__INFORMATION PROVIDED__:

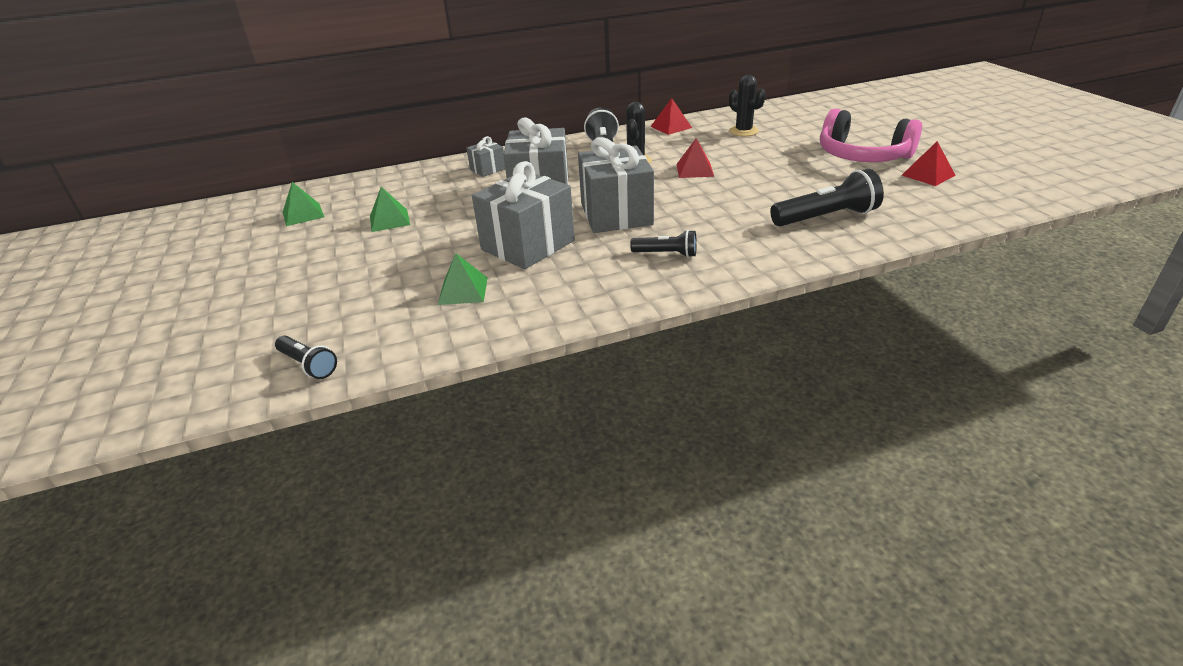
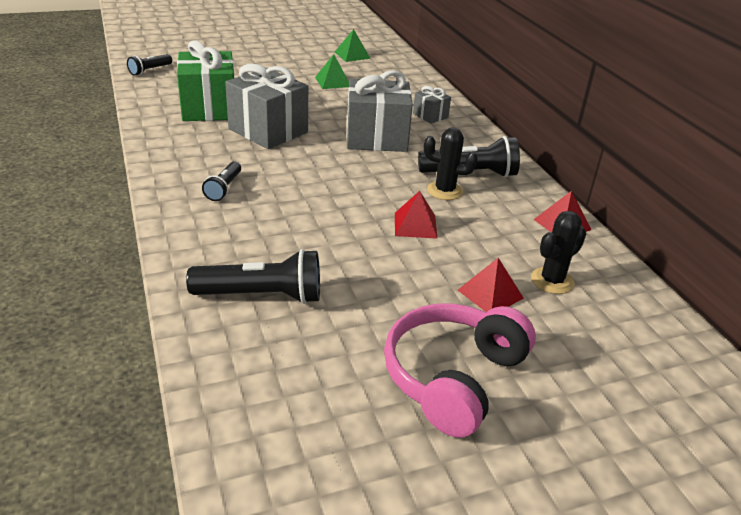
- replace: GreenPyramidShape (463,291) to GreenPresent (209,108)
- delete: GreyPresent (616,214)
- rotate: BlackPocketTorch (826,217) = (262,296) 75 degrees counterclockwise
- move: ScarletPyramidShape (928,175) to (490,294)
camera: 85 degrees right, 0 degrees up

__EXERCISE__: Repeat word for word the lines running from the line containing "- delete: GreyPresent (616,214)" to the end of the entries above, inclusive.

__YOUR RESPONSE__:
- delete: GreyPresent (616,214)
- rotate: BlackPocketTorch (826,217) = (262,296) 75 degrees counterclockwise
- move: ScarletPyramidShape (928,175) to (490,294)
camera: 85 degrees right, 0 degrees up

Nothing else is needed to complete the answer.